── DATA SHOWN ──

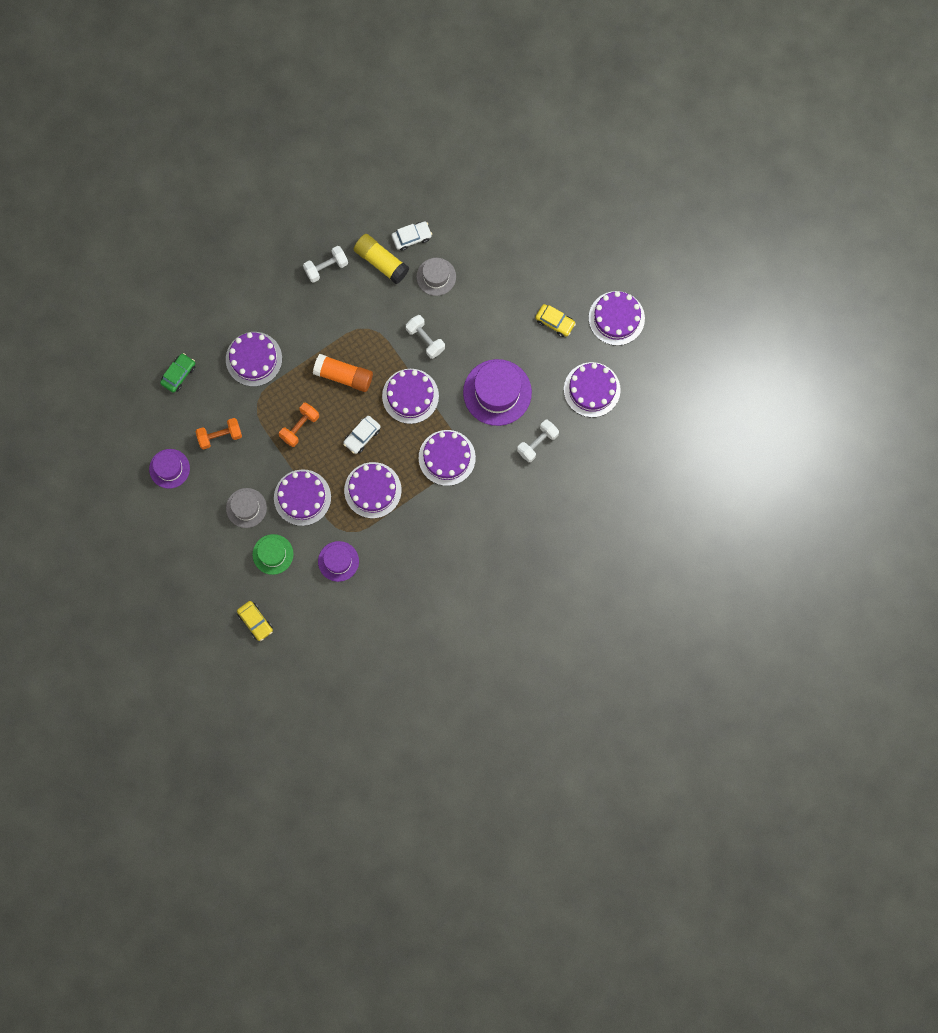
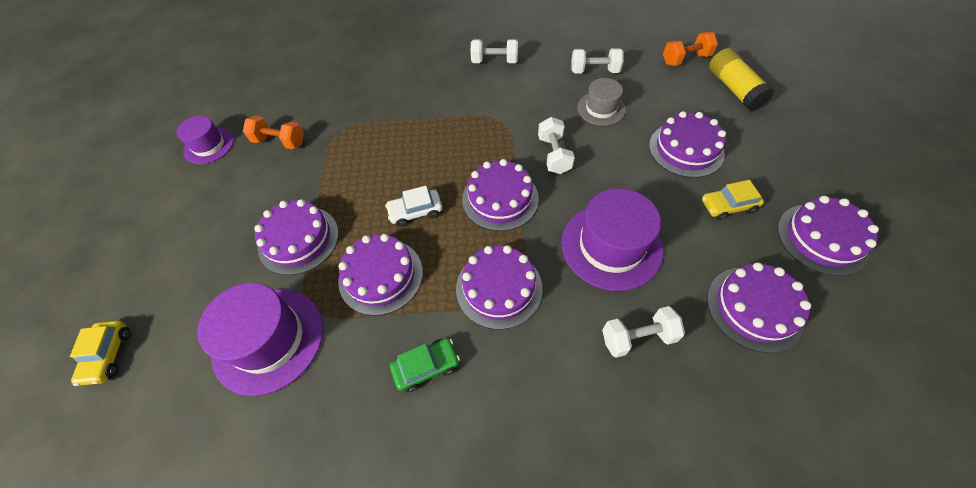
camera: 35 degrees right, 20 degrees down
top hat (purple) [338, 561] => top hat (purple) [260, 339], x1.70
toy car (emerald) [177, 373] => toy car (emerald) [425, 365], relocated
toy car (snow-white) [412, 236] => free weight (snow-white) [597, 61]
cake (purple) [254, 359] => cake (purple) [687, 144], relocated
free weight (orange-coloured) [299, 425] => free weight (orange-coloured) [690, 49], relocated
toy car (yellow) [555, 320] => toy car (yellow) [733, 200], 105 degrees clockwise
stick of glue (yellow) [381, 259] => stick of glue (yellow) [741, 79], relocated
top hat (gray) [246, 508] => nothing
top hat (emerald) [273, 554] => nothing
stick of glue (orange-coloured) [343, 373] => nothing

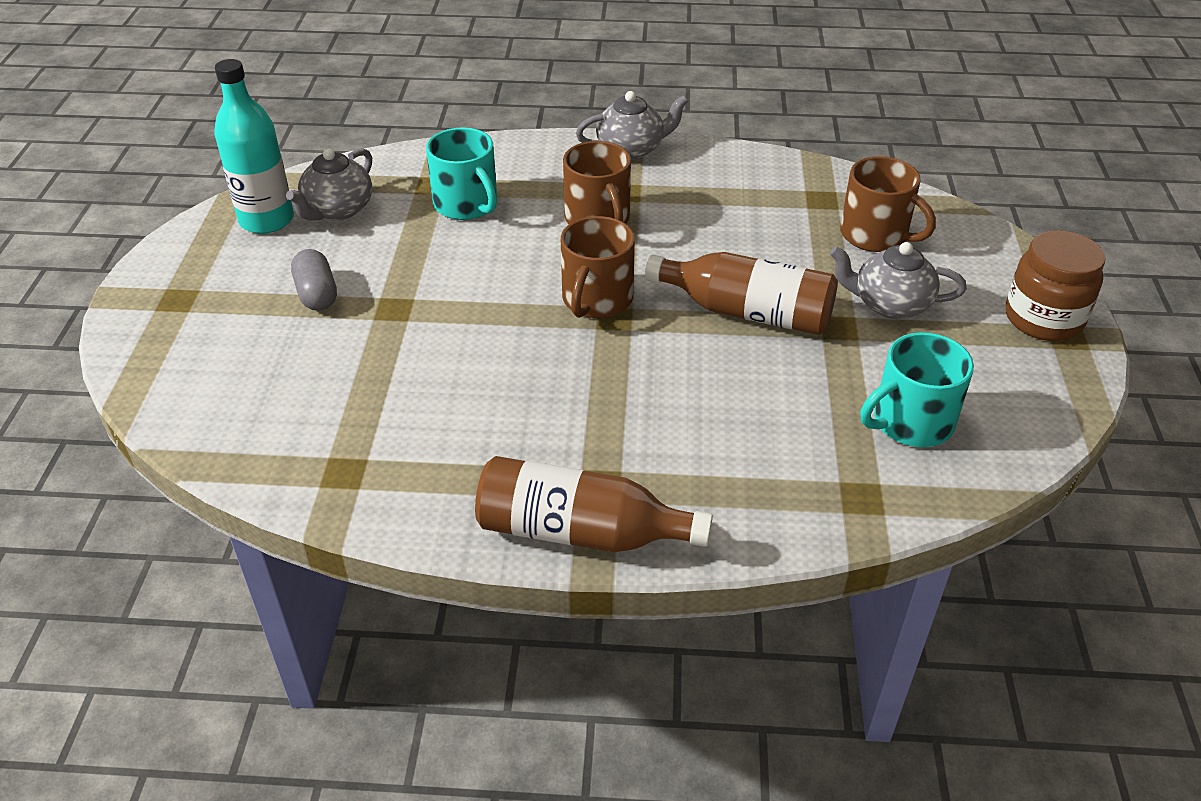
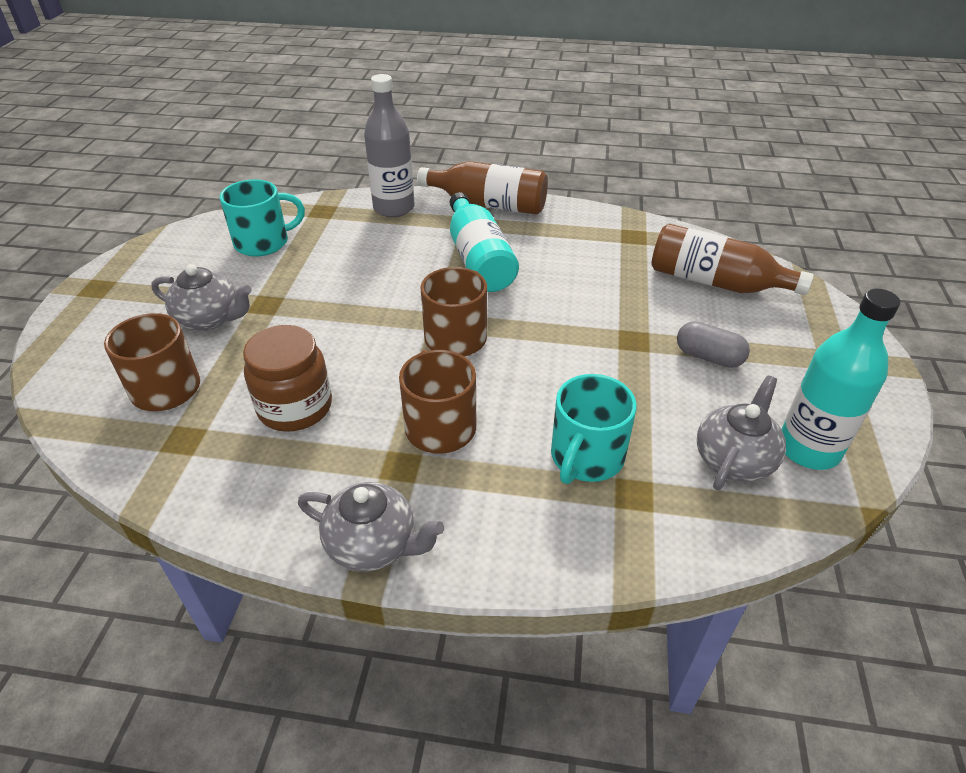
camera: 175 degrees left, 0 degrees up
jam jar (dark brown) [1056, 285] => jam jar (dark brown) [287, 378], relocated
china teapot (gray) [632, 125] => china teapot (gray) [371, 527], 150 degrees counterclockwise
nothing => bottle (gray) [389, 145]
nothing => bottle (turquoise) [484, 242]
coffee mug (turquoise) [461, 173] => coffee mug (turquoise) [593, 429], 120 degrees counterclockwise
bottle (dark brown) [741, 293] => bottle (dark brown) [732, 259], relocated
pill shape (gray) [314, 280] => pill shape (gray) [713, 344], 45 degrees counterclockwise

───

* ABOUT THIS TASK
Beginning at the line above that contains "toy car (snow-white)", return each line exactly through the line that contains "top hat (emerald) [273, 554] => nothing", and no others.

* EXERCISE SOLUTION
toy car (snow-white) [412, 236] => free weight (snow-white) [597, 61]
cake (purple) [254, 359] => cake (purple) [687, 144], relocated
free weight (orange-coloured) [299, 425] => free weight (orange-coloured) [690, 49], relocated
toy car (yellow) [555, 320] => toy car (yellow) [733, 200], 105 degrees clockwise
stick of glue (yellow) [381, 259] => stick of glue (yellow) [741, 79], relocated
top hat (gray) [246, 508] => nothing
top hat (emerald) [273, 554] => nothing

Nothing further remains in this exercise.